## [Records provided]
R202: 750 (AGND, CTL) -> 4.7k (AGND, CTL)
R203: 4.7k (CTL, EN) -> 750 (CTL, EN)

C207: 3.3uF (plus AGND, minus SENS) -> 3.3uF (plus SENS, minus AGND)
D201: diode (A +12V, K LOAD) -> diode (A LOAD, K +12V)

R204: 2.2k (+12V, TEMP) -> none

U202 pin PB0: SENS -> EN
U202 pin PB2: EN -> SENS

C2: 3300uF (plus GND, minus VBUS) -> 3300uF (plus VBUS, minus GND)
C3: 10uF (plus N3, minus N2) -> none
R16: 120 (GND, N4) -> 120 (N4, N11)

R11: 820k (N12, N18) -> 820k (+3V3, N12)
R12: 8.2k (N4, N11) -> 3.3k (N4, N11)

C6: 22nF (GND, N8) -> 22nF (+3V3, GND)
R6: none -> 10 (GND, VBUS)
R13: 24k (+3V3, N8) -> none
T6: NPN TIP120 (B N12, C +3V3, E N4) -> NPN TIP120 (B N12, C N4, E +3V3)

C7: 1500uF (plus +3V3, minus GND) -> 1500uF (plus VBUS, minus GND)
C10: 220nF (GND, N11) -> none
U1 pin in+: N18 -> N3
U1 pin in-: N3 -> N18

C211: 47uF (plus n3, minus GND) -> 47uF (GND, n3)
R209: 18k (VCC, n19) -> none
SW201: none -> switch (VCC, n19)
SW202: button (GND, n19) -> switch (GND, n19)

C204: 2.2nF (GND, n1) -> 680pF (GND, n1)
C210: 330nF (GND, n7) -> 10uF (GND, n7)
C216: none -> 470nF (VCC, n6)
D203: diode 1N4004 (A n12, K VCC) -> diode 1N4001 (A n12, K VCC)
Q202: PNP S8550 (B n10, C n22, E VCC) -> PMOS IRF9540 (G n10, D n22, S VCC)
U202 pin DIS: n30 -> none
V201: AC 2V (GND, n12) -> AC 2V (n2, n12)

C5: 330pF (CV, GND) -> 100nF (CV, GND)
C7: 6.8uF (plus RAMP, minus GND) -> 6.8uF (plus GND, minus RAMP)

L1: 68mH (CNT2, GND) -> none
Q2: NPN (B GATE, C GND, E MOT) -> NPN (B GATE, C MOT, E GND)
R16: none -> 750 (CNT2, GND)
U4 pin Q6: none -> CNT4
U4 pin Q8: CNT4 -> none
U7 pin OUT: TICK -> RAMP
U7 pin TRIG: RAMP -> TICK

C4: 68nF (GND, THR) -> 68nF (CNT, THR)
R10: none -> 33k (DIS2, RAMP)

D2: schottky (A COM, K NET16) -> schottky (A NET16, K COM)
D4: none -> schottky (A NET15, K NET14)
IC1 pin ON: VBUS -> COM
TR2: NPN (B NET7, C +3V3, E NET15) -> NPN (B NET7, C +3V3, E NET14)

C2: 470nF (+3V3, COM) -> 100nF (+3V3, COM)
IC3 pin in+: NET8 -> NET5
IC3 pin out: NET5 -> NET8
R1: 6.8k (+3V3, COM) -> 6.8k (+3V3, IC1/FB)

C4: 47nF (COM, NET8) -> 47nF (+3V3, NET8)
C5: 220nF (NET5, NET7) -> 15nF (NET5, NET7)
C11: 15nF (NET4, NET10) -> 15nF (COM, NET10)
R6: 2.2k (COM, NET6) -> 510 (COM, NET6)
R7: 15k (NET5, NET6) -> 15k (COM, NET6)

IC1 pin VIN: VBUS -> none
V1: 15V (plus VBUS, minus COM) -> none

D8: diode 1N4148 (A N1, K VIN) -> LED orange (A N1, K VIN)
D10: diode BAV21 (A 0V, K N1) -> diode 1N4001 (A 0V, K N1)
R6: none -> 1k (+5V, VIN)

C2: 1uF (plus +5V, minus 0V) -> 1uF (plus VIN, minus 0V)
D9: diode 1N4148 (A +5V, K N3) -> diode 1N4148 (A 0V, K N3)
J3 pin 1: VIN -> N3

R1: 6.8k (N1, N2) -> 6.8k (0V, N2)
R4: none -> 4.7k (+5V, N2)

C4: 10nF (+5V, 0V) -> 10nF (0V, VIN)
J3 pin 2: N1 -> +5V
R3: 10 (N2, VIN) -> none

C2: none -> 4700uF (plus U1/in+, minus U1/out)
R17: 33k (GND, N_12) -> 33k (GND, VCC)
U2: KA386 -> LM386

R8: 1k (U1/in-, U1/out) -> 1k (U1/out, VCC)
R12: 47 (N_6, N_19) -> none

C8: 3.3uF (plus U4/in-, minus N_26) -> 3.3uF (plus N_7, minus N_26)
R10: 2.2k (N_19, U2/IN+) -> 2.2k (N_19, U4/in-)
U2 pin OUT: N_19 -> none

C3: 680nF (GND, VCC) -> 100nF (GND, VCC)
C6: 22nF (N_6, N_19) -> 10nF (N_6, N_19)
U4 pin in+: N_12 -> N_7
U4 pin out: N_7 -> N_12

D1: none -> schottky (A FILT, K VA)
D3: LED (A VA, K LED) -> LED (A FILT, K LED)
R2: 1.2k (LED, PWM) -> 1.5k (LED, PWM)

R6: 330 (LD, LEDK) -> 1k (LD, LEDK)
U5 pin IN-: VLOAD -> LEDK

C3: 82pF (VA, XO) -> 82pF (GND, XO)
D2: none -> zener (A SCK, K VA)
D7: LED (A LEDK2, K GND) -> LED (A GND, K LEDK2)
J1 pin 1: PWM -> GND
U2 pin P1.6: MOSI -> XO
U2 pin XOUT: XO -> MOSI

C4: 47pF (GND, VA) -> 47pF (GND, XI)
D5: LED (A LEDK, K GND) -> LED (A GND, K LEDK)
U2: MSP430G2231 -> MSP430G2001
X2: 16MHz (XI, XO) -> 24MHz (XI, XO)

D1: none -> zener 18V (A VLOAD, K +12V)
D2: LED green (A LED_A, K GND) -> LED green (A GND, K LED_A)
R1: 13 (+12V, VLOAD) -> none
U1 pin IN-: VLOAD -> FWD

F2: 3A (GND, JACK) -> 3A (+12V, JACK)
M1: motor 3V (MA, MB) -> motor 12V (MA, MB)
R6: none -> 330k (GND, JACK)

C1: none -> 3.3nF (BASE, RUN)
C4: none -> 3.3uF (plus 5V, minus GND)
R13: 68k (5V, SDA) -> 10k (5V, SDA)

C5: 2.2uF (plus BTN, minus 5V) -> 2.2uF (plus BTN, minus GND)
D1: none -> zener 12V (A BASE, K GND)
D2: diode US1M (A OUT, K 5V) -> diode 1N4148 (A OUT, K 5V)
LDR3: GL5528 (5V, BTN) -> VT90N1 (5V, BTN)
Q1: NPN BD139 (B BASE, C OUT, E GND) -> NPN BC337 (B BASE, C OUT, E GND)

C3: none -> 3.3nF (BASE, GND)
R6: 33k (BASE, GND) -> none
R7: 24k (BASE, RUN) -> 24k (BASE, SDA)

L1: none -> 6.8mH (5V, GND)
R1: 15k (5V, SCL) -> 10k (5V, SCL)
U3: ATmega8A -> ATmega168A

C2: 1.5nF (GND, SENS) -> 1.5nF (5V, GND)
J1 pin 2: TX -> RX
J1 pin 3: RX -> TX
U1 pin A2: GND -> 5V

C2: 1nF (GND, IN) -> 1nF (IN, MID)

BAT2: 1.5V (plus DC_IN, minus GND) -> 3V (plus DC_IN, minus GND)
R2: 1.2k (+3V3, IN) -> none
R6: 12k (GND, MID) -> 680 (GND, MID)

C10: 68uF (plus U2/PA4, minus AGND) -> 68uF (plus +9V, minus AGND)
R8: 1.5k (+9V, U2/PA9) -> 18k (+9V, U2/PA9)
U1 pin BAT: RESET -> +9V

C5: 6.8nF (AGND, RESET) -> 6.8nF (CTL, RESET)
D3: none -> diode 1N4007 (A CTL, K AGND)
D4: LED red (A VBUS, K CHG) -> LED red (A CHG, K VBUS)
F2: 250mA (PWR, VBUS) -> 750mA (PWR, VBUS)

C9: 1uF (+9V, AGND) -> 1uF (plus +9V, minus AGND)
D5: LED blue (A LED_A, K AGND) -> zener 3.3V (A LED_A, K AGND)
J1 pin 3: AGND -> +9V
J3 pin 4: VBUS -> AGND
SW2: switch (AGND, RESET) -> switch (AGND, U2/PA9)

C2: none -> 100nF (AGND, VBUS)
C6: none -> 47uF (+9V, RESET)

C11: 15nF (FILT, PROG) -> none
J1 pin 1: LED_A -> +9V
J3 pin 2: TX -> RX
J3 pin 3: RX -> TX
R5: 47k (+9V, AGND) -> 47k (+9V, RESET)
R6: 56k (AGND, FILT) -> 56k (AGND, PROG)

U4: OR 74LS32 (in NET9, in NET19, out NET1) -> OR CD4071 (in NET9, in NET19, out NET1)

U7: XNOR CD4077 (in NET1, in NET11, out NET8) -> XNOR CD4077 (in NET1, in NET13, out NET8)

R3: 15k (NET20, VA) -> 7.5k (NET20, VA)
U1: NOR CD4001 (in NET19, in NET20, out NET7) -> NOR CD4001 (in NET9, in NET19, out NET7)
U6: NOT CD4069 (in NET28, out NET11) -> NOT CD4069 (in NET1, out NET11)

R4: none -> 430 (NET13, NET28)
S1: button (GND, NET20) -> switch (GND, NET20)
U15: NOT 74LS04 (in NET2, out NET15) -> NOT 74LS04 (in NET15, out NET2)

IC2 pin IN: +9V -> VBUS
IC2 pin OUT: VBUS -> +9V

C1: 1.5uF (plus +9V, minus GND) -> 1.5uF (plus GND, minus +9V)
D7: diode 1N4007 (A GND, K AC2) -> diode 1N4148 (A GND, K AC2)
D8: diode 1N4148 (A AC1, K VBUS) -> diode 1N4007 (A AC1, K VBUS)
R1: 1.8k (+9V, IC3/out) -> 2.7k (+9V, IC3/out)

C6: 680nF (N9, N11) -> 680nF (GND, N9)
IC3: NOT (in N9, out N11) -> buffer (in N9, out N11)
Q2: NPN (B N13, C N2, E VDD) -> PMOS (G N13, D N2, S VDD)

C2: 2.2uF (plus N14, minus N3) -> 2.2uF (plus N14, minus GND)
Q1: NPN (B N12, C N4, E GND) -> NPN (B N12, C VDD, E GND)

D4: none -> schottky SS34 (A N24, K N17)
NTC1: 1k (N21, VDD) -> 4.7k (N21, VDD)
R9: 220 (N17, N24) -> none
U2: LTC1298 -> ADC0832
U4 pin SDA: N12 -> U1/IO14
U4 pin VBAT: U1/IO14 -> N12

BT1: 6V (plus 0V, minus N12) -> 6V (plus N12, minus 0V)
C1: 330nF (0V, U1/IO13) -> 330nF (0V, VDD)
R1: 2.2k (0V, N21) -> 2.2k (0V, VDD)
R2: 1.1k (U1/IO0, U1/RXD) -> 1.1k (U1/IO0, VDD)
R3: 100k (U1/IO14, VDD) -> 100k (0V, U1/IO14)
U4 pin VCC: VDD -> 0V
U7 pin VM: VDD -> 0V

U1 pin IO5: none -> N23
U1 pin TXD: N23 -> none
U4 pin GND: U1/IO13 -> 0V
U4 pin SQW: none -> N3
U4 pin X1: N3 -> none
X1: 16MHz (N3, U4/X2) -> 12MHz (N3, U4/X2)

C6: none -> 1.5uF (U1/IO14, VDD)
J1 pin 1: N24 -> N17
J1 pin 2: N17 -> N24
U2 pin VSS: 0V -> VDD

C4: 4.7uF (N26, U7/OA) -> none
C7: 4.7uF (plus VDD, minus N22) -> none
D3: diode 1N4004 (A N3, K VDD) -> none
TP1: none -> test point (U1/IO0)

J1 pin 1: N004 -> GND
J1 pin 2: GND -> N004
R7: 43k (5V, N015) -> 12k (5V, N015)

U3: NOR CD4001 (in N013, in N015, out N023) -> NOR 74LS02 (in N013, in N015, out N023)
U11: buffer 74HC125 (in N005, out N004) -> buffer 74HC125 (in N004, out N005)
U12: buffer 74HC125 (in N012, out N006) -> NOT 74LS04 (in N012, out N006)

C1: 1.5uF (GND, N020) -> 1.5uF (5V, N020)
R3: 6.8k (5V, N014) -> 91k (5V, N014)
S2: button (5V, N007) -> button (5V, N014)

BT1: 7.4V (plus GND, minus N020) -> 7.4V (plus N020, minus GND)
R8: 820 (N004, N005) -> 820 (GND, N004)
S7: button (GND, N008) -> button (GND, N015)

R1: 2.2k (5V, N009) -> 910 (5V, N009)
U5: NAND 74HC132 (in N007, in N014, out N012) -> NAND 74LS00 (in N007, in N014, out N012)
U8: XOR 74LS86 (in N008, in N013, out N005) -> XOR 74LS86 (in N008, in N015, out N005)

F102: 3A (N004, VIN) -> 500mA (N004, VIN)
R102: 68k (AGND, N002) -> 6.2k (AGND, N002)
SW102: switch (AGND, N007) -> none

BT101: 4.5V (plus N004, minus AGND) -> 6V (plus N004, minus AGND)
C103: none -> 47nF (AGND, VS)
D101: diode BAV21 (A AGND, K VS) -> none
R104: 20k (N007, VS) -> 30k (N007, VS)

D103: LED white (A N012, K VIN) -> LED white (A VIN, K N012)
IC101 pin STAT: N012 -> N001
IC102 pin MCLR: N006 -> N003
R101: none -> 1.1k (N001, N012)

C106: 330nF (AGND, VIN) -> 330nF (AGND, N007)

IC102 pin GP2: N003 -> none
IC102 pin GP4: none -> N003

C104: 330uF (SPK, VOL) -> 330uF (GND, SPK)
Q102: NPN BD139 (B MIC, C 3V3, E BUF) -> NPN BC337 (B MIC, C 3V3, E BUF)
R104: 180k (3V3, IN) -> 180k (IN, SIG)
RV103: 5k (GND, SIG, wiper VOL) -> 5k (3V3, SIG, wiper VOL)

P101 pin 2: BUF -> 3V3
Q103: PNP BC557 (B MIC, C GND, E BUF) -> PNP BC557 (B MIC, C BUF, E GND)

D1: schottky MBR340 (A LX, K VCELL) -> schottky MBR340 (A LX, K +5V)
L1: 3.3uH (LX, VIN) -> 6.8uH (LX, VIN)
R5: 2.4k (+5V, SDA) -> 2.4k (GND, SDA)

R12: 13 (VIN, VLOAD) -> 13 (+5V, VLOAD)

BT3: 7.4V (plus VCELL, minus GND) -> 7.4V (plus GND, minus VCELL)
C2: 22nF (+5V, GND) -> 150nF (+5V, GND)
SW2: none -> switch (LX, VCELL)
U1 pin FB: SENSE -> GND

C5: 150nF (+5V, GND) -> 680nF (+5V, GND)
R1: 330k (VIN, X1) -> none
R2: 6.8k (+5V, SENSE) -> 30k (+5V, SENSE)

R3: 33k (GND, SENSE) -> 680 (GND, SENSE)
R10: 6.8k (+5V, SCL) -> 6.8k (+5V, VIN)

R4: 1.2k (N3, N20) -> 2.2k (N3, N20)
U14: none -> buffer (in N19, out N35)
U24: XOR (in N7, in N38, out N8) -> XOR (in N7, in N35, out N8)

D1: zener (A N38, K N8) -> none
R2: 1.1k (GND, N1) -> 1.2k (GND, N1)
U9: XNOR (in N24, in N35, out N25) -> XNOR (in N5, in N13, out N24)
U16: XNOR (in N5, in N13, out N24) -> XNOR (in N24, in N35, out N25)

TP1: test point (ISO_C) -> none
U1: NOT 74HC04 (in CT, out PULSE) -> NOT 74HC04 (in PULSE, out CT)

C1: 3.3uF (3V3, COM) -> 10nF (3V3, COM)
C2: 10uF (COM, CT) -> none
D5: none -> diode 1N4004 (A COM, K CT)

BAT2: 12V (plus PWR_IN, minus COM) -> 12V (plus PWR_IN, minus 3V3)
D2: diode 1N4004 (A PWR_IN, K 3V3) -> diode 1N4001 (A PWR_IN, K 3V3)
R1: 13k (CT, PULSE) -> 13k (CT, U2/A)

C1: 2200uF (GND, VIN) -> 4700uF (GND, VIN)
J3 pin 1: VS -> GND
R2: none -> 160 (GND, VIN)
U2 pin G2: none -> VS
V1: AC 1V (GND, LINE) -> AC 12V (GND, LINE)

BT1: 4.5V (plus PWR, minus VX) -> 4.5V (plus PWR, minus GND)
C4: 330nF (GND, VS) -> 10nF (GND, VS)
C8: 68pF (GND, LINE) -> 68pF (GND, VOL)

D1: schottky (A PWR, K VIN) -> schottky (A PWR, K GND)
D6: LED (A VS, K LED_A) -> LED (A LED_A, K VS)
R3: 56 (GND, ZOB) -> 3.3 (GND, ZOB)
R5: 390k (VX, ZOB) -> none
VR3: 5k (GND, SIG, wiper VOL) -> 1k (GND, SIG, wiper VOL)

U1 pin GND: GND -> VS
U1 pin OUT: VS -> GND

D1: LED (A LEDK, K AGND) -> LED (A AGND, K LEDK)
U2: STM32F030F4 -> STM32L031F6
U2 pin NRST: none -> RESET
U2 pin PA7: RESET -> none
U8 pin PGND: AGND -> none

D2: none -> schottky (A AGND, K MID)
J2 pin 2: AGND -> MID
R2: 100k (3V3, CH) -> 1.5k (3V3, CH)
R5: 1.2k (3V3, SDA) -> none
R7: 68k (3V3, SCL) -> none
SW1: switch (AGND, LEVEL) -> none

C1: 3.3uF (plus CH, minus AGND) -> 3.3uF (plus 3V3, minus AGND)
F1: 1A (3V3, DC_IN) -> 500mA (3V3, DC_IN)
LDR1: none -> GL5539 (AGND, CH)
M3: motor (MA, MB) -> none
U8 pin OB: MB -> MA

## [What to do]
Where the line holding "C1: 1.5uF (GND, N020) -> 1.5uF (5V, N020)" appears in the listing above, start reproducing exactly, and end with the line holding "P101 pin 2: BUF -> 3V3".

## [Result for this task]
C1: 1.5uF (GND, N020) -> 1.5uF (5V, N020)
R3: 6.8k (5V, N014) -> 91k (5V, N014)
S2: button (5V, N007) -> button (5V, N014)

BT1: 7.4V (plus GND, minus N020) -> 7.4V (plus N020, minus GND)
R8: 820 (N004, N005) -> 820 (GND, N004)
S7: button (GND, N008) -> button (GND, N015)

R1: 2.2k (5V, N009) -> 910 (5V, N009)
U5: NAND 74HC132 (in N007, in N014, out N012) -> NAND 74LS00 (in N007, in N014, out N012)
U8: XOR 74LS86 (in N008, in N013, out N005) -> XOR 74LS86 (in N008, in N015, out N005)

F102: 3A (N004, VIN) -> 500mA (N004, VIN)
R102: 68k (AGND, N002) -> 6.2k (AGND, N002)
SW102: switch (AGND, N007) -> none

BT101: 4.5V (plus N004, minus AGND) -> 6V (plus N004, minus AGND)
C103: none -> 47nF (AGND, VS)
D101: diode BAV21 (A AGND, K VS) -> none
R104: 20k (N007, VS) -> 30k (N007, VS)

D103: LED white (A N012, K VIN) -> LED white (A VIN, K N012)
IC101 pin STAT: N012 -> N001
IC102 pin MCLR: N006 -> N003
R101: none -> 1.1k (N001, N012)

C106: 330nF (AGND, VIN) -> 330nF (AGND, N007)

IC102 pin GP2: N003 -> none
IC102 pin GP4: none -> N003

C104: 330uF (SPK, VOL) -> 330uF (GND, SPK)
Q102: NPN BD139 (B MIC, C 3V3, E BUF) -> NPN BC337 (B MIC, C 3V3, E BUF)
R104: 180k (3V3, IN) -> 180k (IN, SIG)
RV103: 5k (GND, SIG, wiper VOL) -> 5k (3V3, SIG, wiper VOL)

P101 pin 2: BUF -> 3V3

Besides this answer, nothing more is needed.